▶ **What is needed**
Exactly the lines from the line containing "green brick D3:F3" through the final line of the entries below must be returned, and only those, without pictures.

(Source records begins)

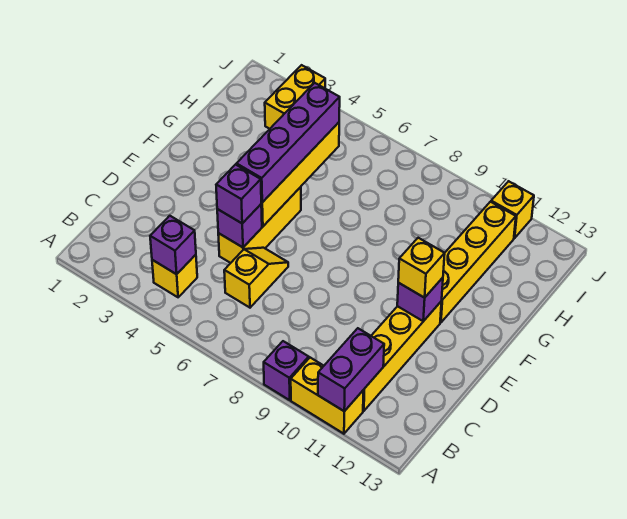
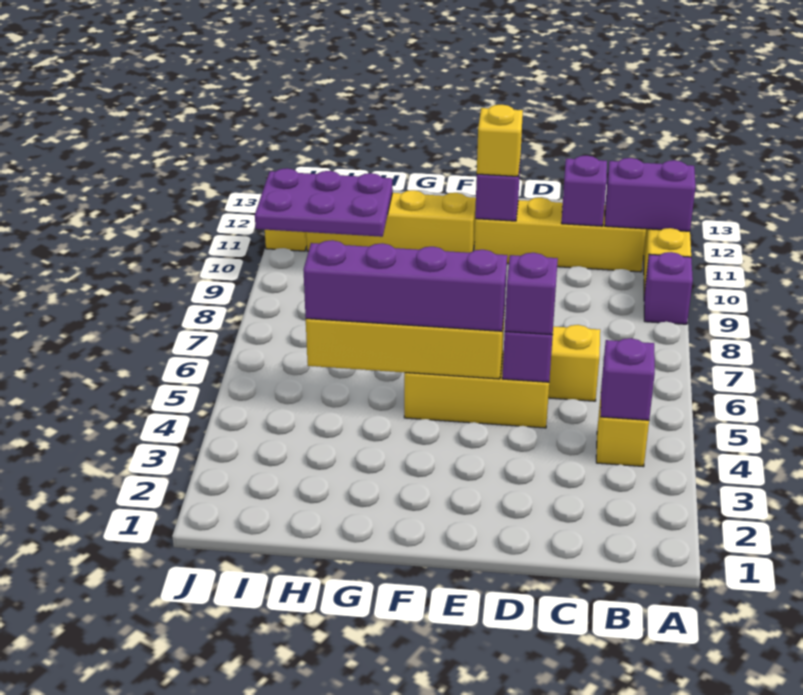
none -> purple brick C11 level 2
none -> purple plate H10:J11 level 2
yellow brick I3:J3 level 1 -> none

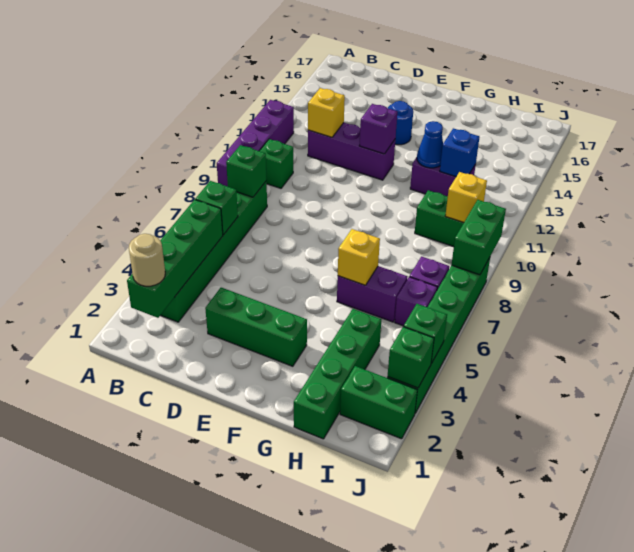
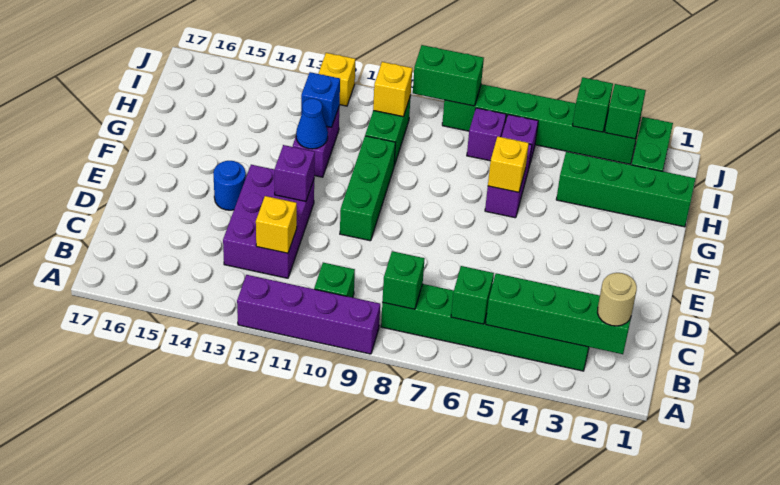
purple brick C12:E12 level 1 -> purple brick C12:E13 level 1
green brick D3:F3 level 1 -> green brick E10:G10 level 1
none -> yellow brick J12 level 1

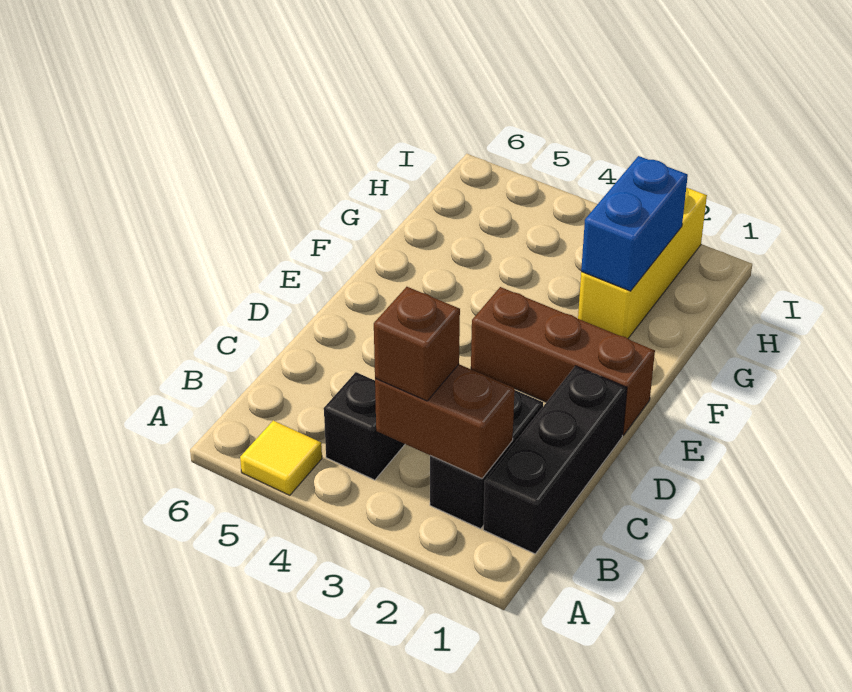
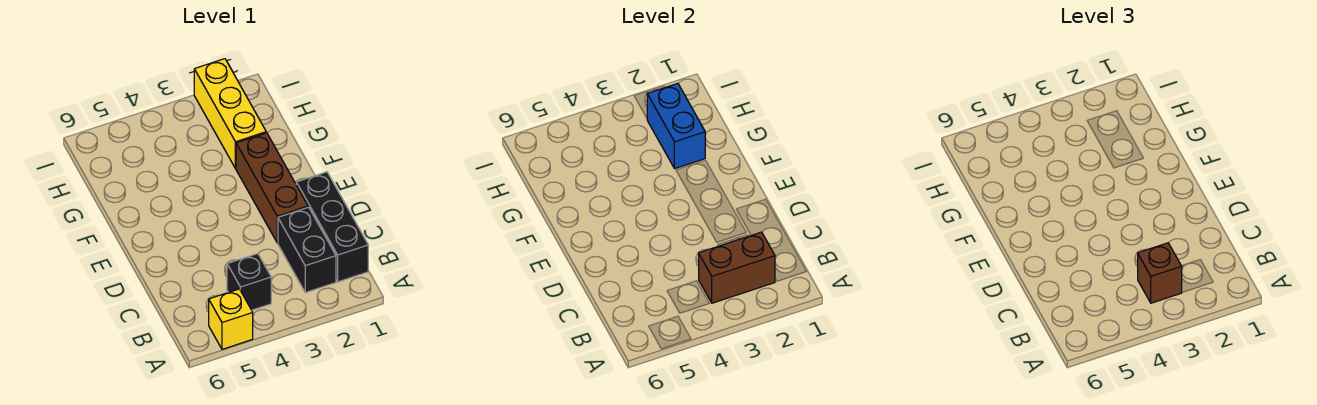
yellow tile A5 level 1 -> yellow brick A5 level 1
brown brick E1:E3 level 1 -> brown brick D2:F2 level 1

(Source records ends)

▶ **Task result**
green brick D3:F3 level 1 -> green brick E10:G10 level 1
none -> yellow brick J12 level 1

yellow tile A5 level 1 -> yellow brick A5 level 1
brown brick E1:E3 level 1 -> brown brick D2:F2 level 1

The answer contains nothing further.